**What is being asked:**
Output all of the entries beneath, exactly as written.

**Exercise input:**
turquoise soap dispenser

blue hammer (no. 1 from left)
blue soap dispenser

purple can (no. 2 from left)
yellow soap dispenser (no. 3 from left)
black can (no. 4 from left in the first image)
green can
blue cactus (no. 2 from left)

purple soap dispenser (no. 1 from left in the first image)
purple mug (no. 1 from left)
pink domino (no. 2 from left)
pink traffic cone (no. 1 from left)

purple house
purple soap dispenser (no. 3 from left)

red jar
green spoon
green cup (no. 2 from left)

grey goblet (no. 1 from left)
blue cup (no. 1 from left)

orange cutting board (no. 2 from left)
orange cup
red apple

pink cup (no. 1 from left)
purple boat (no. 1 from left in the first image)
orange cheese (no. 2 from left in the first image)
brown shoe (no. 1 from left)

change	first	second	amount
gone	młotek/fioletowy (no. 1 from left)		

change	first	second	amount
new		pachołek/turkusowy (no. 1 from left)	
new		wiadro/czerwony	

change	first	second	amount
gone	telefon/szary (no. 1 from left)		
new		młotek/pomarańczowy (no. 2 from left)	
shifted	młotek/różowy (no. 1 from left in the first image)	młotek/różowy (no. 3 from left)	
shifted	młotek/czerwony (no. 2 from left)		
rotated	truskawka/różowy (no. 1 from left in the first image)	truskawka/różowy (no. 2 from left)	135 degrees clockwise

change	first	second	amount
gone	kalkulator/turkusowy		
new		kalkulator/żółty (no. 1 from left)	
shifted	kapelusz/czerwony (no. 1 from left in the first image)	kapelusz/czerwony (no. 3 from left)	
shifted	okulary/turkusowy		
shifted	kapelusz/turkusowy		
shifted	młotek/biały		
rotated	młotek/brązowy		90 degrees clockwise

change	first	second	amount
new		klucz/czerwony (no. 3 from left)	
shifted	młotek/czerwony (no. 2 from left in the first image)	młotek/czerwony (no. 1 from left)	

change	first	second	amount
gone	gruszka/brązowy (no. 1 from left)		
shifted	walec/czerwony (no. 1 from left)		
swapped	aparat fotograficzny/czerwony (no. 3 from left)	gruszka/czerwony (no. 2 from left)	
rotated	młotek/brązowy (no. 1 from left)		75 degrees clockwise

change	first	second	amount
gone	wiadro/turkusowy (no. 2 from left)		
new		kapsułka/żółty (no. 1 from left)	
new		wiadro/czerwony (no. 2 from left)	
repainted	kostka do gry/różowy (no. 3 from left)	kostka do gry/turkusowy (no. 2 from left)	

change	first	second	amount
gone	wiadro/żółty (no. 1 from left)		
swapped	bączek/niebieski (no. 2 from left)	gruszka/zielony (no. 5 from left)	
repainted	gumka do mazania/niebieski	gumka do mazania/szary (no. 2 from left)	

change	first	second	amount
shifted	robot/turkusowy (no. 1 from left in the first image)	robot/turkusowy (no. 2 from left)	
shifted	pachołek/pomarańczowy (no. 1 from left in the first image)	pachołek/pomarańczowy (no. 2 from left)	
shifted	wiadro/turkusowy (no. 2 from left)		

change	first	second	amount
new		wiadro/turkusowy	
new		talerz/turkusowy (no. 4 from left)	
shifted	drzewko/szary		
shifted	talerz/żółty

**Answer for this exercise:**
turquoise soap dispenser

blue hammer (no. 1 from left)
blue soap dispenser

purple can (no. 2 from left)
yellow soap dispenser (no. 3 from left)
black can (no. 4 from left in the first image)
green can
blue cactus (no. 2 from left)

purple soap dispenser (no. 1 from left in the first image)
purple mug (no. 1 from left)
pink domino (no. 2 from left)
pink traffic cone (no. 1 from left)

purple house
purple soap dispenser (no. 3 from left)

red jar
green spoon
green cup (no. 2 from left)

grey goblet (no. 1 from left)
blue cup (no. 1 from left)

orange cutting board (no. 2 from left)
orange cup
red apple

pink cup (no. 1 from left)
purple boat (no. 1 from left in the first image)
orange cheese (no. 2 from left in the first image)
brown shoe (no. 1 from left)

change	first	second	amount
gone	młotek/fioletowy (no. 1 from left)		

change	first	second	amount
new		pachołek/turkusowy (no. 1 from left)	
new		wiadro/czerwony	

change	first	second	amount
gone	telefon/szary (no. 1 from left)		
new		młotek/pomarańczowy (no. 2 from left)	
shifted	młotek/różowy (no. 1 from left in the first image)	młotek/różowy (no. 3 from left)	
shifted	młotek/czerwony (no. 2 from left)		
rotated	truskawka/różowy (no. 1 from left in the first image)	truskawka/różowy (no. 2 from left)	135 degrees clockwise

change	first	second	amount
gone	kalkulator/turkusowy		
new		kalkulator/żółty (no. 1 from left)	
shifted	kapelusz/czerwony (no. 1 from left in the first image)	kapelusz/czerwony (no. 3 from left)	
shifted	okulary/turkusowy		
shifted	kapelusz/turkusowy		
shifted	młotek/biały		
rotated	młotek/brązowy		90 degrees clockwise

change	first	second	amount
new		klucz/czerwony (no. 3 from left)	
shifted	młotek/czerwony (no. 2 from left in the first image)	młotek/czerwony (no. 1 from left)	

change	first	second	amount
gone	gruszka/brązowy (no. 1 from left)		
shifted	walec/czerwony (no. 1 from left)		
swapped	aparat fotograficzny/czerwony (no. 3 from left)	gruszka/czerwony (no. 2 from left)	
rotated	młotek/brązowy (no. 1 from left)		75 degrees clockwise

change	first	second	amount
gone	wiadro/turkusowy (no. 2 from left)		
new		kapsułka/żółty (no. 1 from left)	
new		wiadro/czerwony (no. 2 from left)	
repainted	kostka do gry/różowy (no. 3 from left)	kostka do gry/turkusowy (no. 2 from left)	

change	first	second	amount
gone	wiadro/żółty (no. 1 from left)		
swapped	bączek/niebieski (no. 2 from left)	gruszka/zielony (no. 5 from left)	
repainted	gumka do mazania/niebieski	gumka do mazania/szary (no. 2 from left)	

change	first	second	amount
shifted	robot/turkusowy (no. 1 from left in the first image)	robot/turkusowy (no. 2 from left)	
shifted	pachołek/pomarańczowy (no. 1 from left in the first image)	pachołek/pomarańczowy (no. 2 from left)	
shifted	wiadro/turkusowy (no. 2 from left)		

change	first	second	amount
new		wiadro/turkusowy	
new		talerz/turkusowy (no. 4 from left)	
shifted	drzewko/szary		
shifted	talerz/żółty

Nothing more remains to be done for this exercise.